Exercise directions
Pull out each line in the records below that contains the word "treble". Capitalization counts, so match the case.
• • •
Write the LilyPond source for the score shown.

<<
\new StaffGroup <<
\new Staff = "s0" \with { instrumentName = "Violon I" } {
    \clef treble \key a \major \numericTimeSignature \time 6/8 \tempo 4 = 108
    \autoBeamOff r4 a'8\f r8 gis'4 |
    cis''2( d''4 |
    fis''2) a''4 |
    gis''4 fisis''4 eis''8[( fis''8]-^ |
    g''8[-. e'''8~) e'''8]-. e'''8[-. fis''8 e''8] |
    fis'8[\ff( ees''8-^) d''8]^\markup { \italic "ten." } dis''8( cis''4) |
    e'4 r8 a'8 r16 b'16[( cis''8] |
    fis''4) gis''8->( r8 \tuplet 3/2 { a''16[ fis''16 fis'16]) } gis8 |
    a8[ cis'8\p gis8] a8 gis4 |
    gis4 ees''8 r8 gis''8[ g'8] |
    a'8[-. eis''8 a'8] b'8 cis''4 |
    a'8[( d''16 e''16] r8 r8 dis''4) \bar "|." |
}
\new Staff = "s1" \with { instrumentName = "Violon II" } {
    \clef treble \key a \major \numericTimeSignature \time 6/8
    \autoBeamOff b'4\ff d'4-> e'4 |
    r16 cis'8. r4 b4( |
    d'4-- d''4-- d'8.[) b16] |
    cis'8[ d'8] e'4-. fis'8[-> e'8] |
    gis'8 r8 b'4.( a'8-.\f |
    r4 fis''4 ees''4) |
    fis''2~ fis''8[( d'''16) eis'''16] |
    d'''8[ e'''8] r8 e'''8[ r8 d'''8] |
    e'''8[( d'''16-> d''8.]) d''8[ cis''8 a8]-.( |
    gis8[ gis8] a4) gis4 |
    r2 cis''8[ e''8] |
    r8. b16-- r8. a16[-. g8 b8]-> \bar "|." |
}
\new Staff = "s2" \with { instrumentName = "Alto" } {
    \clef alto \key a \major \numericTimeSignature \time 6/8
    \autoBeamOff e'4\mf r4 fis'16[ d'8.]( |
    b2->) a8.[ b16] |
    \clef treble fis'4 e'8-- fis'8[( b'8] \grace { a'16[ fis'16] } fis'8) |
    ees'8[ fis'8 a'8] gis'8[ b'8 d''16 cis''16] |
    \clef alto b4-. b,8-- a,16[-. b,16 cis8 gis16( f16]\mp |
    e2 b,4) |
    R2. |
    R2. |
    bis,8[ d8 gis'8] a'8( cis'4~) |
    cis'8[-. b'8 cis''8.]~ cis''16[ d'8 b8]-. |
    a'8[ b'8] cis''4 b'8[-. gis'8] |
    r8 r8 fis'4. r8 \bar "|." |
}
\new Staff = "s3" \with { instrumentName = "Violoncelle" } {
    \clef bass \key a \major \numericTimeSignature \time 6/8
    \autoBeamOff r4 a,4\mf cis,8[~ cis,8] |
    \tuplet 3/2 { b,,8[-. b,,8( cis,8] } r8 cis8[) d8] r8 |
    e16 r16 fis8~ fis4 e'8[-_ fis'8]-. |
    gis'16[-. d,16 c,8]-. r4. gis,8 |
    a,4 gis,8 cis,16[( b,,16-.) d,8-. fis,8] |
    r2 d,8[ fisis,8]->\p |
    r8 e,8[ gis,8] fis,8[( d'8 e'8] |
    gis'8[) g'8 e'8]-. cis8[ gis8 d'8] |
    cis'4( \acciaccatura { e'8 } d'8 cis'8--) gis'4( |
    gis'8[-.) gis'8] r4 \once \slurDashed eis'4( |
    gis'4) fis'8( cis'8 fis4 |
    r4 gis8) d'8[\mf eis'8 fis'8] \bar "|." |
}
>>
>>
• • •
Complete response
    \clef treble \key a \major \numericTimeSignature \time 6/8 \tempo 4 = 108
    \clef treble \key a \major \numericTimeSignature \time 6/8
    \clef treble fis'4 e'8-- fis'8[( b'8] \grace { a'16[ fis'16] } fis'8) |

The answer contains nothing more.